(Stored dataset items)
^^^^^^^^^^^^^^^^

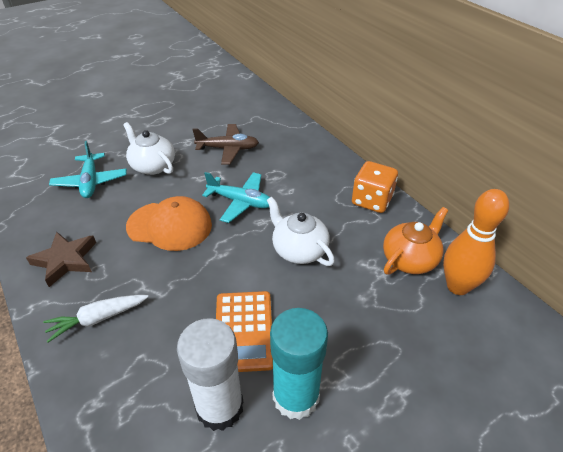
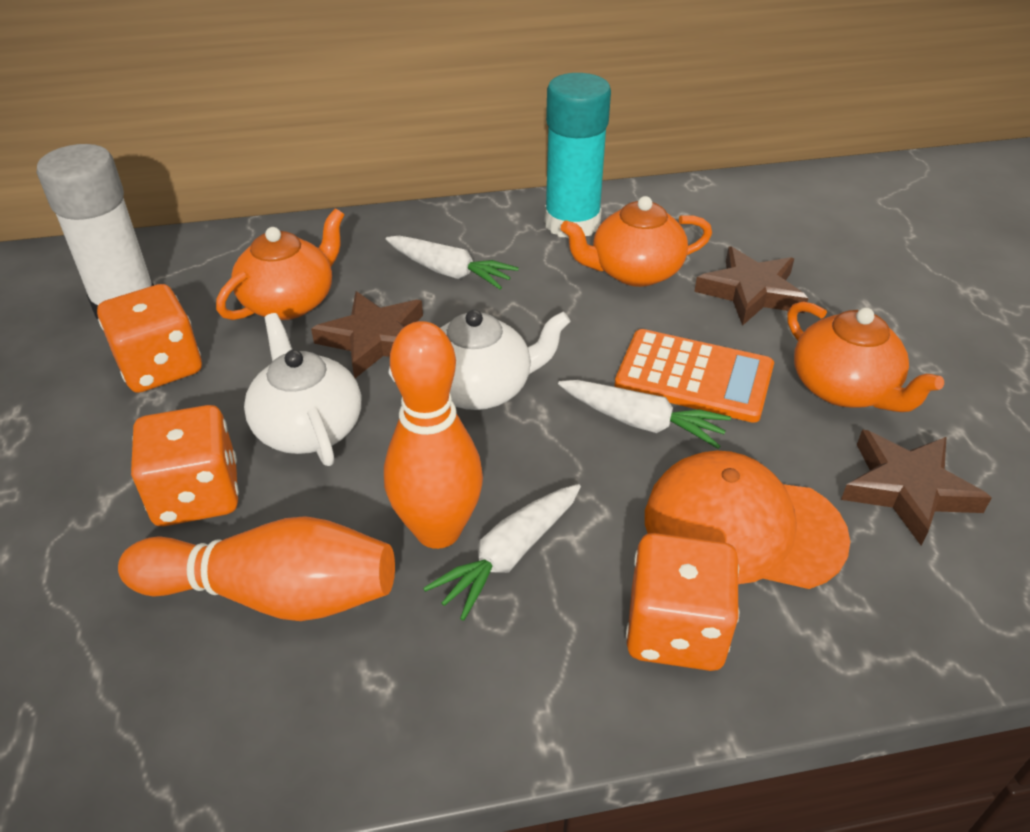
brown plane: 1 -> 0
brown star: 1 -> 3
orange bowling pin: 1 -> 2
orange dice: 1 -> 3
orange teapot: 1 -> 3
turquoise plane: 2 -> 0
white carrot: 1 -> 3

^^^^^^^^^^^^^^^^

Exercise directions:
Give all the entries again exactly, dropping each picture.

Expected answer:
brown plane: 1 -> 0
brown star: 1 -> 3
orange bowling pin: 1 -> 2
orange dice: 1 -> 3
orange teapot: 1 -> 3
turquoise plane: 2 -> 0
white carrot: 1 -> 3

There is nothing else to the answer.